Task instructions
Only the lines holding "RESET" are wanted; find them in the listing and return each one.

Data for processing
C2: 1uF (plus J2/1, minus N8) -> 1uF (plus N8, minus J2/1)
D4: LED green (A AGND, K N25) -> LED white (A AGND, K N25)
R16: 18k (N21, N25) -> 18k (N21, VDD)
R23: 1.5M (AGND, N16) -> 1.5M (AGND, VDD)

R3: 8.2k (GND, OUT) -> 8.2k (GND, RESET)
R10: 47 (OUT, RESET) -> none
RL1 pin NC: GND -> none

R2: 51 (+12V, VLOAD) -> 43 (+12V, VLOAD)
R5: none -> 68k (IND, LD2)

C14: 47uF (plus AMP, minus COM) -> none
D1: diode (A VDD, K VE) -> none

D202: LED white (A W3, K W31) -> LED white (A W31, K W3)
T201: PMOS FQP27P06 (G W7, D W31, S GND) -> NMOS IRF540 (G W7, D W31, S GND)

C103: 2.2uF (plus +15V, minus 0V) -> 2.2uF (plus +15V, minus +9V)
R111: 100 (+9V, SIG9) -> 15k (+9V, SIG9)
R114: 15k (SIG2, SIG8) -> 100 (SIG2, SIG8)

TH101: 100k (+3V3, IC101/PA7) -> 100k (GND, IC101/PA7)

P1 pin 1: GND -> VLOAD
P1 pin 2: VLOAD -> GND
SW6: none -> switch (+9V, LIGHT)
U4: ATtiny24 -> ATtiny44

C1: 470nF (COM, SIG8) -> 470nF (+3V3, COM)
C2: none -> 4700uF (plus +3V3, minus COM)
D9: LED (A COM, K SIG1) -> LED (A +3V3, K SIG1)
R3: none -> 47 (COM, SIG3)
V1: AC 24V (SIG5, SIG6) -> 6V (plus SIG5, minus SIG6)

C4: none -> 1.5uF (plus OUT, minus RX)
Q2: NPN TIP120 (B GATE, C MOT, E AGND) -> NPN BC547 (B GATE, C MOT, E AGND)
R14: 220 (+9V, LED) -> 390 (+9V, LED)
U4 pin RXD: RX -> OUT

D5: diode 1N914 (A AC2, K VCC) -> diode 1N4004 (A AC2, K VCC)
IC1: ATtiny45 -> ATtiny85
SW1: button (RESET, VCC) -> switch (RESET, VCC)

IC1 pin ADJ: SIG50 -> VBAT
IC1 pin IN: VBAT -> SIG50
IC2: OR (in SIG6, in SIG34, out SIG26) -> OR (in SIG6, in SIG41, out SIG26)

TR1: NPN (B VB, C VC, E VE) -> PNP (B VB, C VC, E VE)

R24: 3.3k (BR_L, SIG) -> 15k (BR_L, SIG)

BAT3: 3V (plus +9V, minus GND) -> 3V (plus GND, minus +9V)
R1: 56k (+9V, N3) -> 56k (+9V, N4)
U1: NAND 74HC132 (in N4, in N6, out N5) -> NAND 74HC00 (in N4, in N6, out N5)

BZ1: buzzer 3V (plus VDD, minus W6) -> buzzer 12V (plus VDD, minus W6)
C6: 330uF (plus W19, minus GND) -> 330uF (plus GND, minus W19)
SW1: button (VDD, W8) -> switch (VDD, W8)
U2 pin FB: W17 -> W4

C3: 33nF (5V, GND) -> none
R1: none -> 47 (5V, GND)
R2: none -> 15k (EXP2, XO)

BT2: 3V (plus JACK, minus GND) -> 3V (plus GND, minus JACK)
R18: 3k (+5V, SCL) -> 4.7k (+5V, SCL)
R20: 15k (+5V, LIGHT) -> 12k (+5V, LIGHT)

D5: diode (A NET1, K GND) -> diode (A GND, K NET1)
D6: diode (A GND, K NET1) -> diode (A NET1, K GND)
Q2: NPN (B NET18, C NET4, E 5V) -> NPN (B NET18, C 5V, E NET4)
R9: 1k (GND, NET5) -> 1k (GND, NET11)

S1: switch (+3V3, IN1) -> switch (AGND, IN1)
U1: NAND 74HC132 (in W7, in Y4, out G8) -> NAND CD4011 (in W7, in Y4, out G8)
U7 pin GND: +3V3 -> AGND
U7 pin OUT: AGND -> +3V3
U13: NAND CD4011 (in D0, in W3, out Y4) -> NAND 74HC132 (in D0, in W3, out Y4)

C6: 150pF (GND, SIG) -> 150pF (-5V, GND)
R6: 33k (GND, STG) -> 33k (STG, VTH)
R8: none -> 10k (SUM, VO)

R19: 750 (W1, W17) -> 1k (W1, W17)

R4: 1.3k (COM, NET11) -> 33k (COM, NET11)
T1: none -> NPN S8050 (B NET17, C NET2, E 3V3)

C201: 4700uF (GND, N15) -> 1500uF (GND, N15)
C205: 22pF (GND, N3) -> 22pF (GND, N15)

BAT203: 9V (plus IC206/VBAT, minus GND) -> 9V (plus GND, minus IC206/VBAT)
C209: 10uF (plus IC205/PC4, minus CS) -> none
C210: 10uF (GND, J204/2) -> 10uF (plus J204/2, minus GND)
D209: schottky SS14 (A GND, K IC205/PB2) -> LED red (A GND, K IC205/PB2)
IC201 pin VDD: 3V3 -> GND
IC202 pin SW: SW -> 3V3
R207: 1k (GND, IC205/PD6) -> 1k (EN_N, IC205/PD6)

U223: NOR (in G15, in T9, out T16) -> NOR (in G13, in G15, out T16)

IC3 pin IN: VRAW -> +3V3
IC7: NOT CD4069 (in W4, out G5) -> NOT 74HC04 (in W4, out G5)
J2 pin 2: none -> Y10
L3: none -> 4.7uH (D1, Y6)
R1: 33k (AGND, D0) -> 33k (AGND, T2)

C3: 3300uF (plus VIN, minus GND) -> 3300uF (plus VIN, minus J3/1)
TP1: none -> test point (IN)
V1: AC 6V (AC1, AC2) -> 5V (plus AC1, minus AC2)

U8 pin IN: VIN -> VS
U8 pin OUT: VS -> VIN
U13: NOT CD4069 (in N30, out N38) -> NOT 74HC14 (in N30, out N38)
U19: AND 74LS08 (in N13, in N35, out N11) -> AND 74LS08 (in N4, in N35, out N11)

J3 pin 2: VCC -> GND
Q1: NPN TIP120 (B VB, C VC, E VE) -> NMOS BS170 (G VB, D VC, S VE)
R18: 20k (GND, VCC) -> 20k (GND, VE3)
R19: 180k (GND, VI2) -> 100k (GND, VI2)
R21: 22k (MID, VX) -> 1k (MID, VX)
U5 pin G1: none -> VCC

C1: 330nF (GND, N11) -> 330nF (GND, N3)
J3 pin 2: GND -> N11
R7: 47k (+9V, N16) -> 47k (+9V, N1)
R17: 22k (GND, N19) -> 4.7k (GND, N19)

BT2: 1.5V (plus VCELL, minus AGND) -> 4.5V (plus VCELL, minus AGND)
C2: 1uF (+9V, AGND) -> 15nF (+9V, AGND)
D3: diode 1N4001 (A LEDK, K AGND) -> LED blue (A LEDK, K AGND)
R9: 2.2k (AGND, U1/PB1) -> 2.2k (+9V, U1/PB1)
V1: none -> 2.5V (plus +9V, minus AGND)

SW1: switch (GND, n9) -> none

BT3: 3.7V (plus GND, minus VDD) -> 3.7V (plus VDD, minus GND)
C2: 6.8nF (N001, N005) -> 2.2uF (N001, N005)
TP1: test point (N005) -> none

Your solution
R3: 8.2k (GND, OUT) -> 8.2k (GND, RESET)
R10: 47 (OUT, RESET) -> none
SW1: button (RESET, VCC) -> switch (RESET, VCC)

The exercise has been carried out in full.